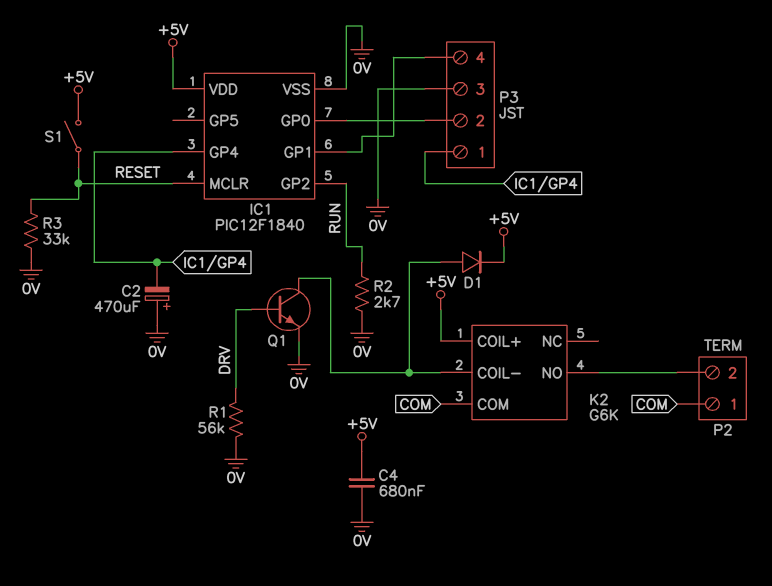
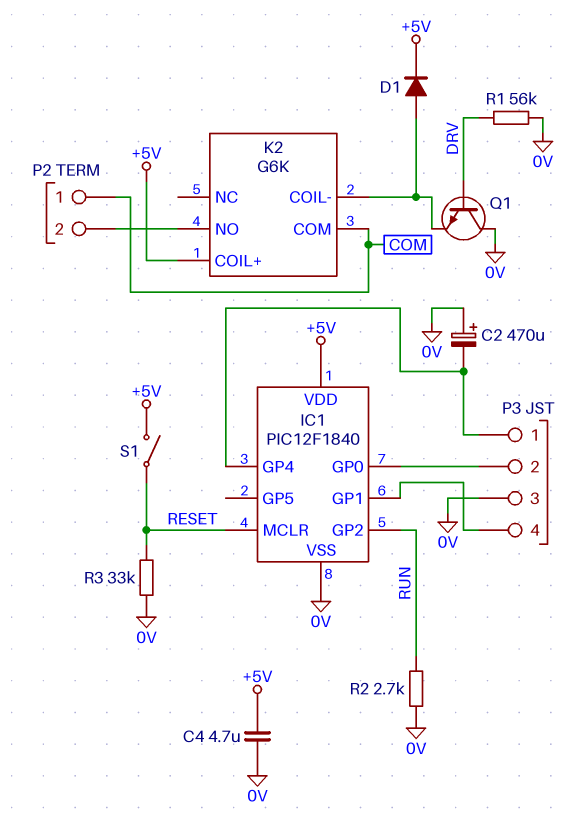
C4: 680nF (+5V, 0V) -> 4.7uF (+5V, 0V)
Q1: NPN (B DRV, C K2/COIL-, E 0V) -> NPN (B DRV, C 0V, E K2/COIL-)

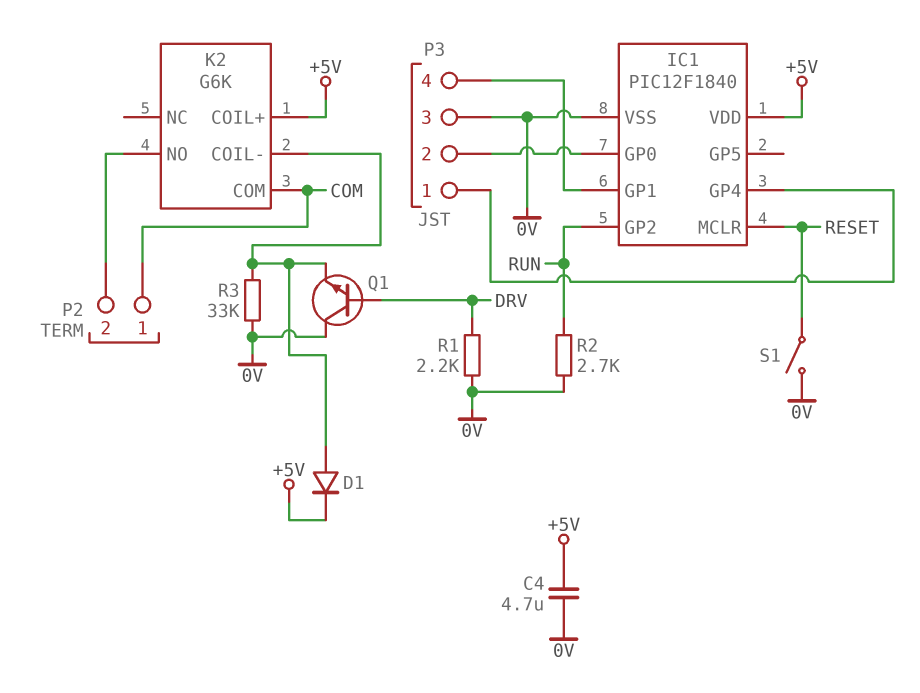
C2: 470uF (plus 0V, minus IC1/GP4) -> none
R1: 56k (0V, DRV) -> 2.2k (0V, DRV)
R3: 33k (0V, RESET) -> 33k (0V, K2/COIL-)
S1: switch (+5V, RESET) -> switch (0V, RESET)

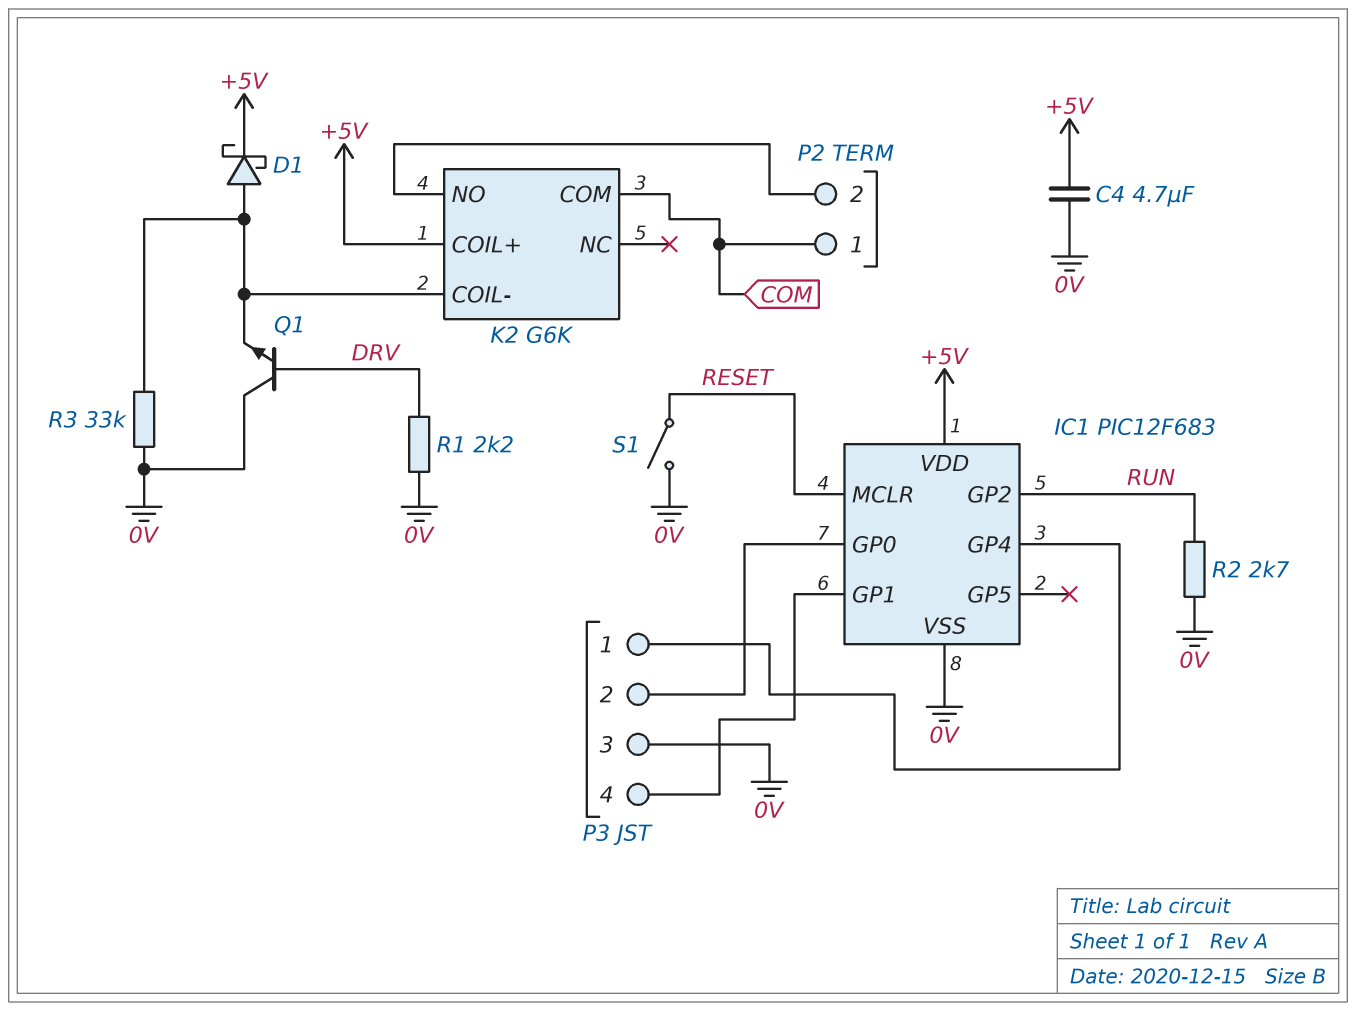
D1: diode (A K2/COIL-, K +5V) -> schottky (A K2/COIL-, K +5V)
IC1: PIC12F1840 -> PIC12F683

## TASK DIRECTIONS
Pictures stay out. Write out everything else in the material exactly.

## ANSWER FOR THIS EXERCISE
C4: 680nF (+5V, 0V) -> 4.7uF (+5V, 0V)
Q1: NPN (B DRV, C K2/COIL-, E 0V) -> NPN (B DRV, C 0V, E K2/COIL-)

C2: 470uF (plus 0V, minus IC1/GP4) -> none
R1: 56k (0V, DRV) -> 2.2k (0V, DRV)
R3: 33k (0V, RESET) -> 33k (0V, K2/COIL-)
S1: switch (+5V, RESET) -> switch (0V, RESET)

D1: diode (A K2/COIL-, K +5V) -> schottky (A K2/COIL-, K +5V)
IC1: PIC12F1840 -> PIC12F683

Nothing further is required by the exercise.